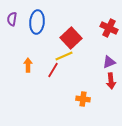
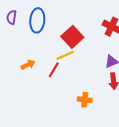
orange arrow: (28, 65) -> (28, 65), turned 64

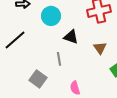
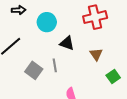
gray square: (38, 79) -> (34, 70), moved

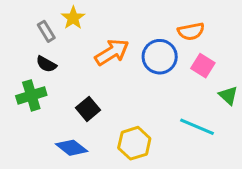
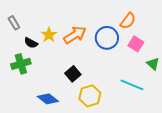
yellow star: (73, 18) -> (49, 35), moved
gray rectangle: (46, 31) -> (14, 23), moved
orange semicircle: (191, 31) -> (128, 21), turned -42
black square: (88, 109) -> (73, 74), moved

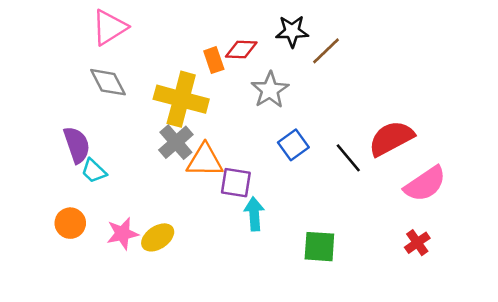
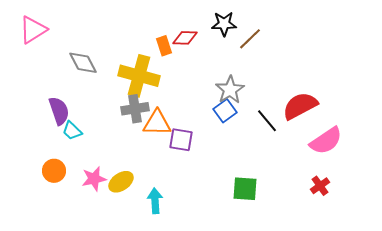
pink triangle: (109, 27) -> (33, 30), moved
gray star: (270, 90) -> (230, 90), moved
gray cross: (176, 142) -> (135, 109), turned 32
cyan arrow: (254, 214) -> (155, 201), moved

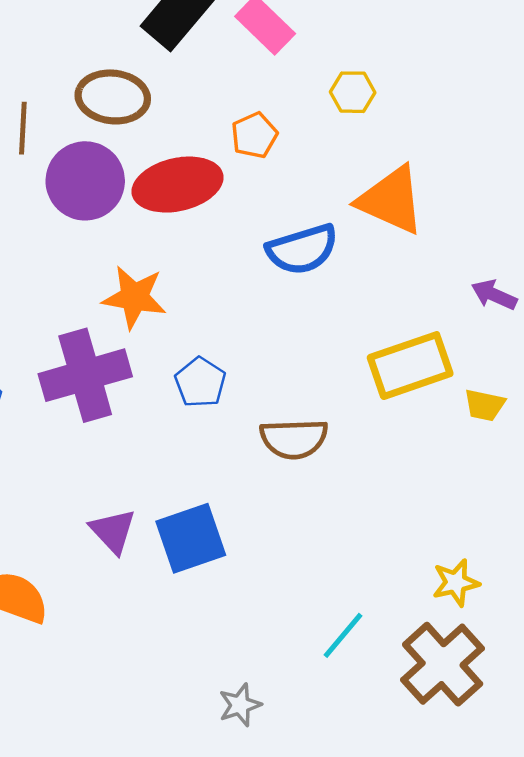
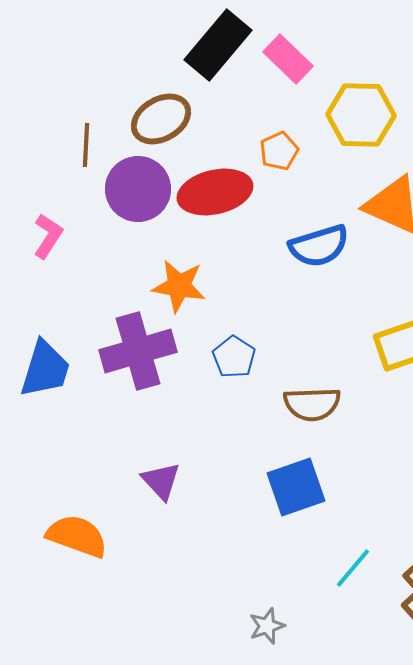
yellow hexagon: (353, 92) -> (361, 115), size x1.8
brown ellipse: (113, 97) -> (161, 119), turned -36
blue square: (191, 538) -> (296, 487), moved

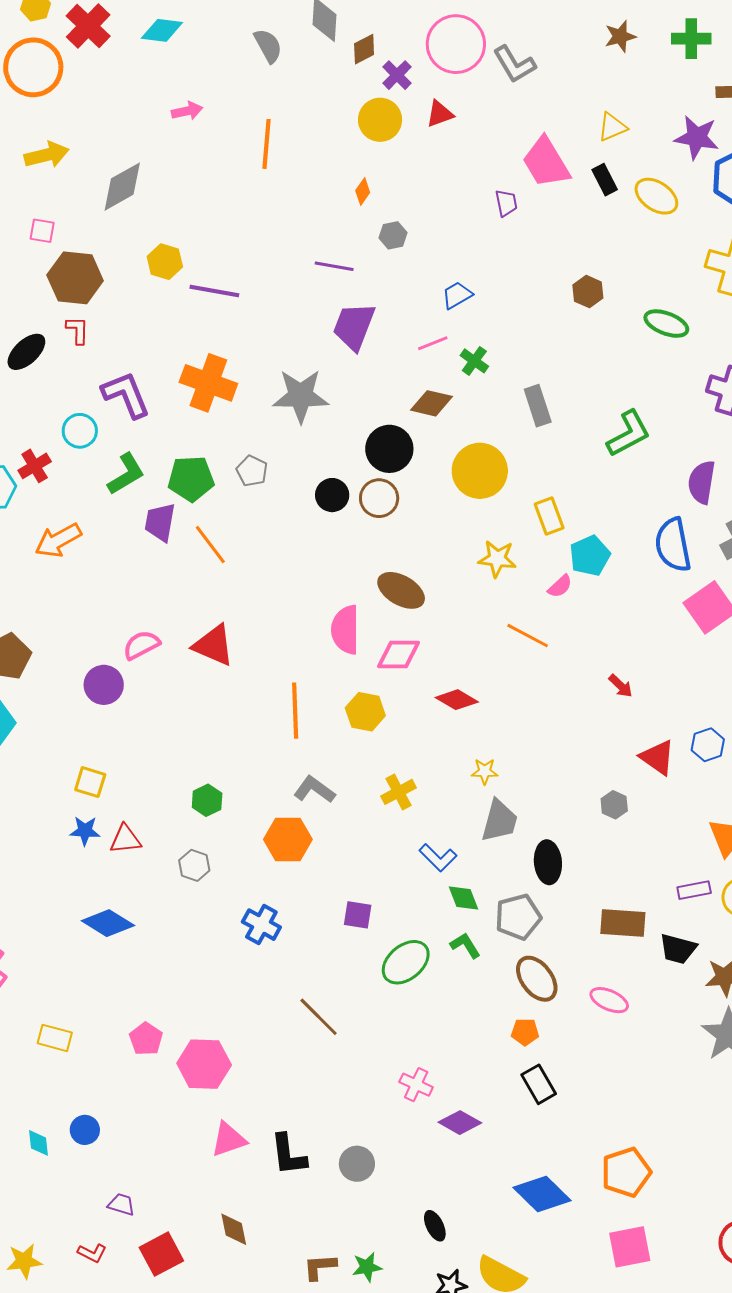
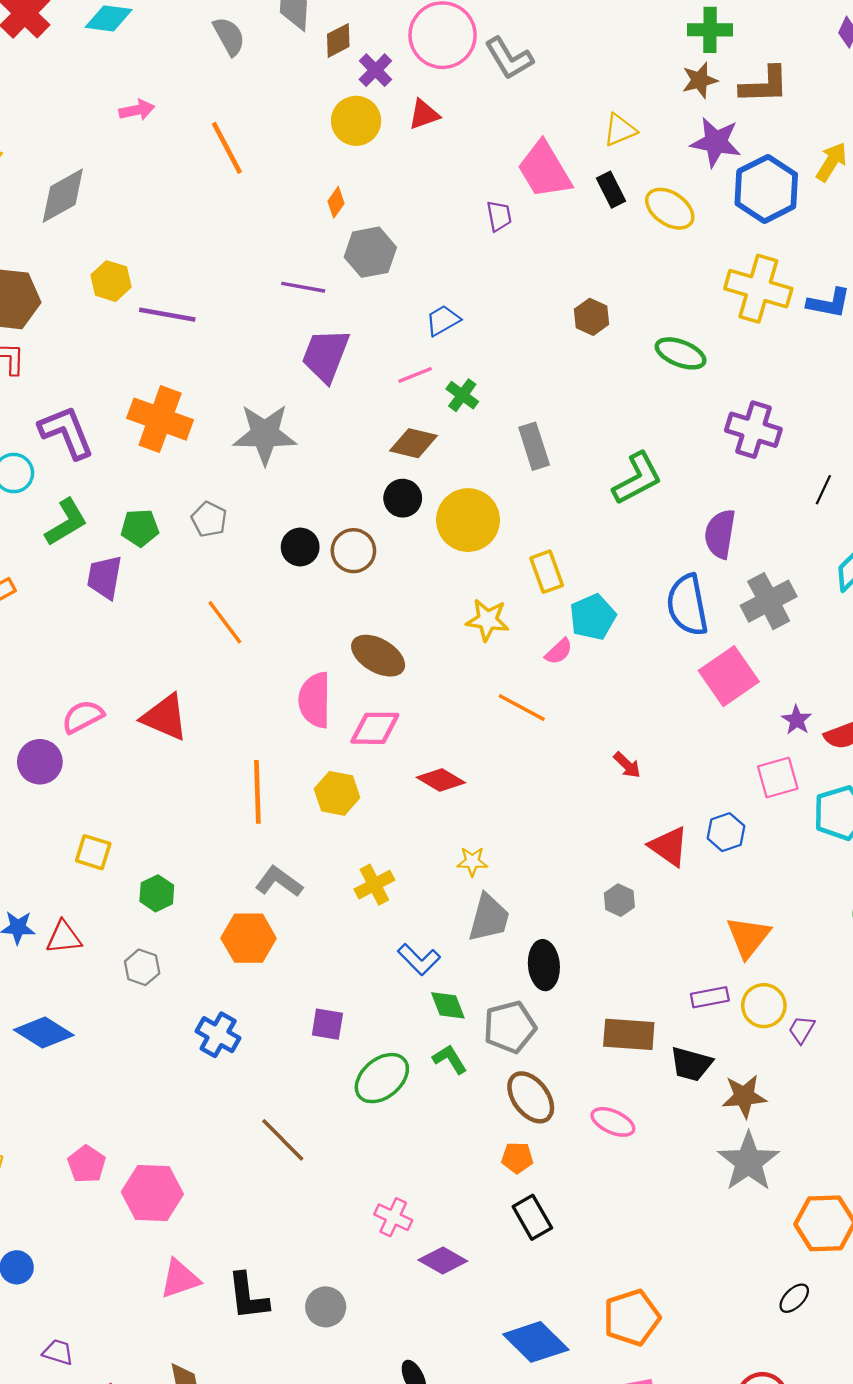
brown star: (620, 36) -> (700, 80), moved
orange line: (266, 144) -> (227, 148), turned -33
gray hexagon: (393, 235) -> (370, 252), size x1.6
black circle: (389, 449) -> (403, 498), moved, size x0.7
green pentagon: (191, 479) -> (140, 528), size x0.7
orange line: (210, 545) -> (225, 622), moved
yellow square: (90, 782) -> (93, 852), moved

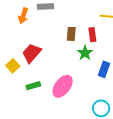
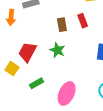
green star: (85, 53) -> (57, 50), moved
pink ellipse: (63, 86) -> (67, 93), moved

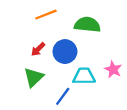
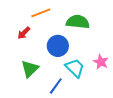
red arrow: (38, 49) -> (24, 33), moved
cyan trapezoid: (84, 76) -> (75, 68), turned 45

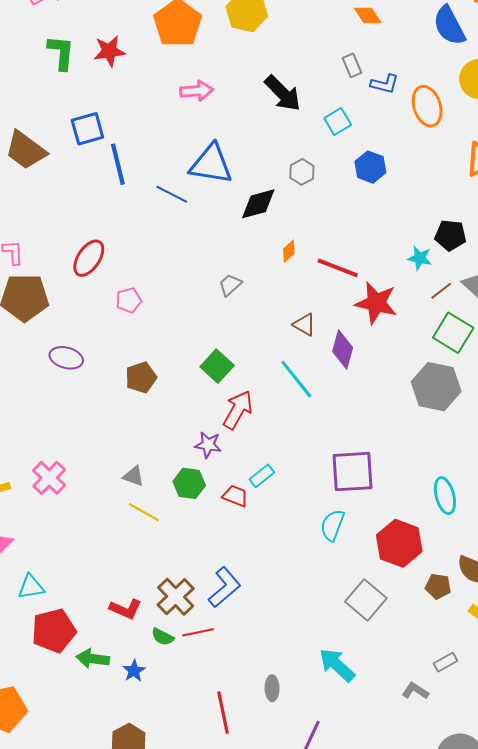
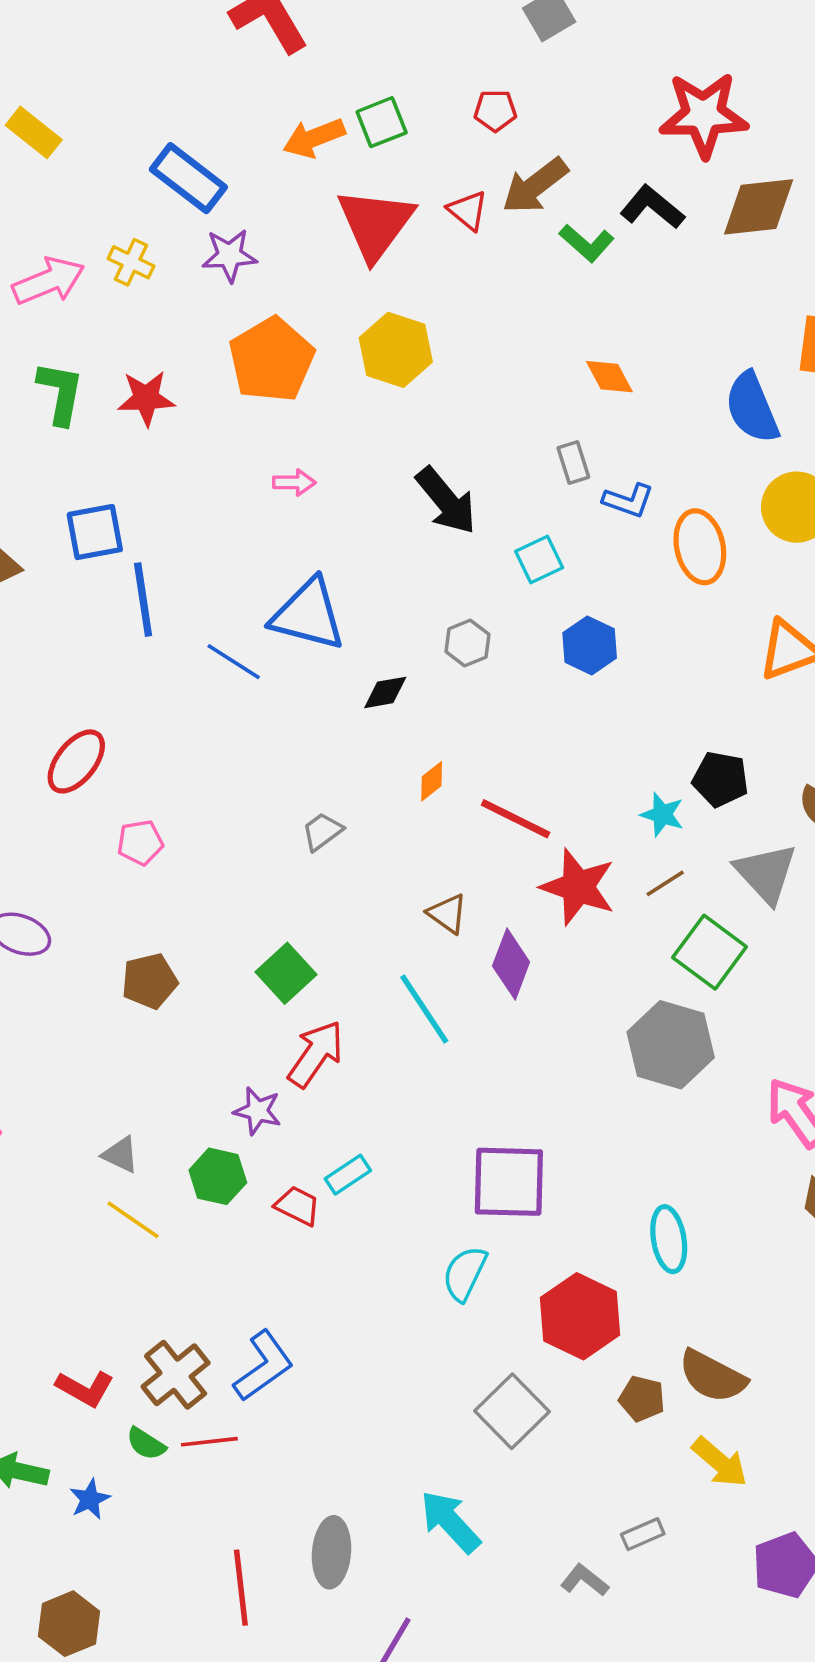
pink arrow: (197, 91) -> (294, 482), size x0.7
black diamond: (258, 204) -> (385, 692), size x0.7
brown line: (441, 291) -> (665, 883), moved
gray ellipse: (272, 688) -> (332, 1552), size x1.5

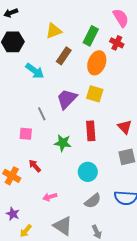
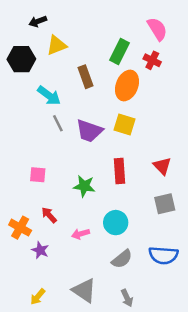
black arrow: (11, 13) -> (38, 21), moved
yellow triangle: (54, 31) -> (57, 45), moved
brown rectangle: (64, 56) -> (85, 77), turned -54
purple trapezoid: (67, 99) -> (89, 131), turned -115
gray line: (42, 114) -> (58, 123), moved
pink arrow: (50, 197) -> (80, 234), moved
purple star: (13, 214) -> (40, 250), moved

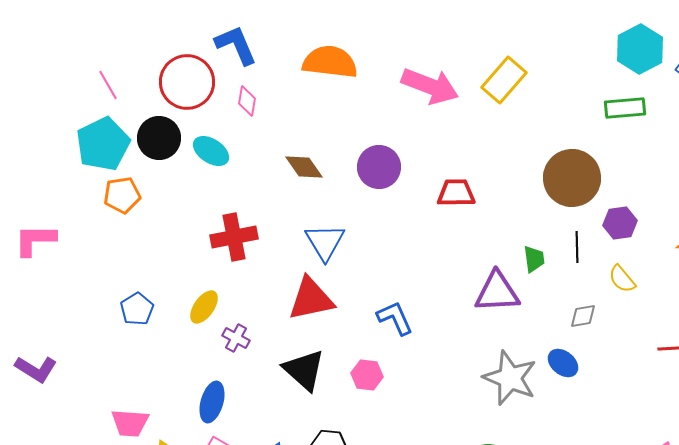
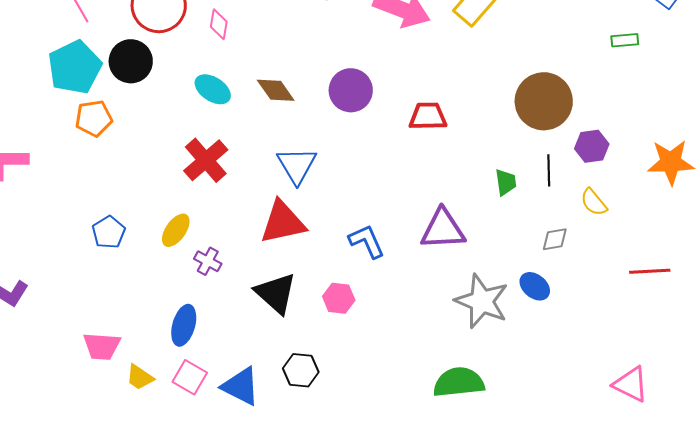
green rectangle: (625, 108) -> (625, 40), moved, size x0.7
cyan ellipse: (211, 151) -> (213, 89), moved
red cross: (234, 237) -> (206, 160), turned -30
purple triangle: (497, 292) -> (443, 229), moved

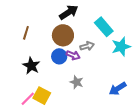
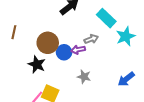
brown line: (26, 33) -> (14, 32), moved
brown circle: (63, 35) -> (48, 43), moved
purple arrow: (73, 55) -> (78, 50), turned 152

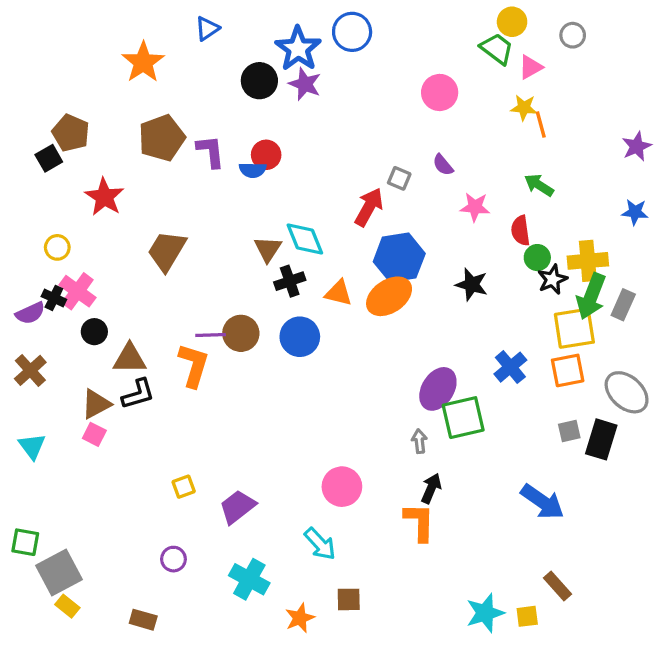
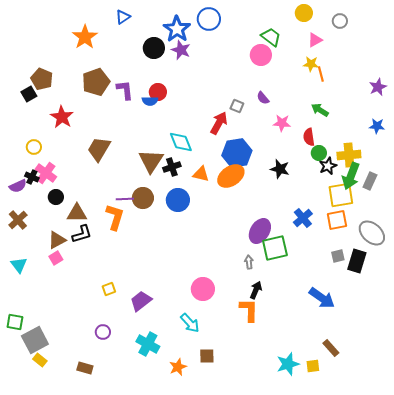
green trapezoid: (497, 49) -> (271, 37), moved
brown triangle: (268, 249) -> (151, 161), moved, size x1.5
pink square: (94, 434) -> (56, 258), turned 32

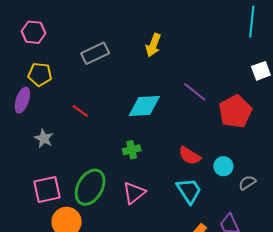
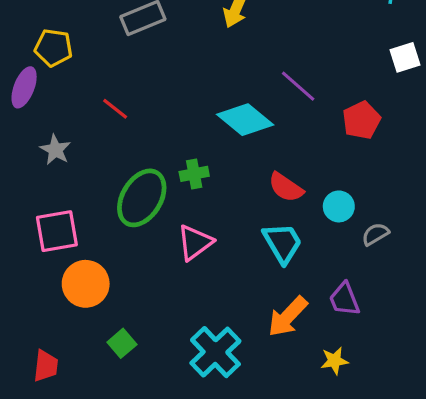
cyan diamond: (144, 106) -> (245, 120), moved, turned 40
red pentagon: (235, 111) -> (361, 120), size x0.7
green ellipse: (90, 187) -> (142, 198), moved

• • • • •

_Work instructions_.
Set down each of the records precisely, leaving any pictures behind.

_Solution to the problem_.
orange arrow: (28, 65) -> (28, 65), turned 64

gray square: (38, 79) -> (34, 70), moved

yellow star: (73, 18) -> (49, 35), moved
gray rectangle: (46, 31) -> (14, 23), moved
orange semicircle: (191, 31) -> (128, 21), turned -42
black square: (88, 109) -> (73, 74), moved

pink triangle: (109, 27) -> (33, 30), moved
gray star: (270, 90) -> (230, 90), moved
gray cross: (176, 142) -> (135, 109), turned 32
cyan arrow: (254, 214) -> (155, 201), moved

yellow hexagon: (353, 92) -> (361, 115), size x1.8
brown ellipse: (113, 97) -> (161, 119), turned -36
blue square: (191, 538) -> (296, 487), moved

brown star: (620, 36) -> (700, 80), moved
orange line: (266, 144) -> (227, 148), turned -33
gray hexagon: (393, 235) -> (370, 252), size x1.6
black circle: (389, 449) -> (403, 498), moved, size x0.7
green pentagon: (191, 479) -> (140, 528), size x0.7
orange line: (210, 545) -> (225, 622), moved
yellow square: (90, 782) -> (93, 852), moved

green star: (85, 53) -> (57, 50), moved
pink ellipse: (63, 86) -> (67, 93), moved

red arrow: (38, 49) -> (24, 33), moved
cyan trapezoid: (84, 76) -> (75, 68), turned 45

pink arrow: (197, 91) -> (294, 482), size x0.7
black diamond: (258, 204) -> (385, 692), size x0.7
brown line: (441, 291) -> (665, 883), moved
gray ellipse: (272, 688) -> (332, 1552), size x1.5

black arrow: (11, 13) -> (38, 21), moved
yellow triangle: (54, 31) -> (57, 45), moved
brown rectangle: (64, 56) -> (85, 77), turned -54
purple trapezoid: (67, 99) -> (89, 131), turned -115
gray line: (42, 114) -> (58, 123), moved
pink arrow: (50, 197) -> (80, 234), moved
purple star: (13, 214) -> (40, 250), moved

green rectangle: (625, 108) -> (625, 40), moved, size x0.7
cyan ellipse: (211, 151) -> (213, 89), moved
red cross: (234, 237) -> (206, 160), turned -30
purple triangle: (497, 292) -> (443, 229), moved

brown line: (26, 33) -> (14, 32), moved
brown circle: (63, 35) -> (48, 43), moved
purple arrow: (73, 55) -> (78, 50), turned 152

green trapezoid: (497, 49) -> (271, 37), moved
brown triangle: (268, 249) -> (151, 161), moved, size x1.5
pink square: (94, 434) -> (56, 258), turned 32

cyan diamond: (144, 106) -> (245, 120), moved, turned 40
red pentagon: (235, 111) -> (361, 120), size x0.7
green ellipse: (90, 187) -> (142, 198), moved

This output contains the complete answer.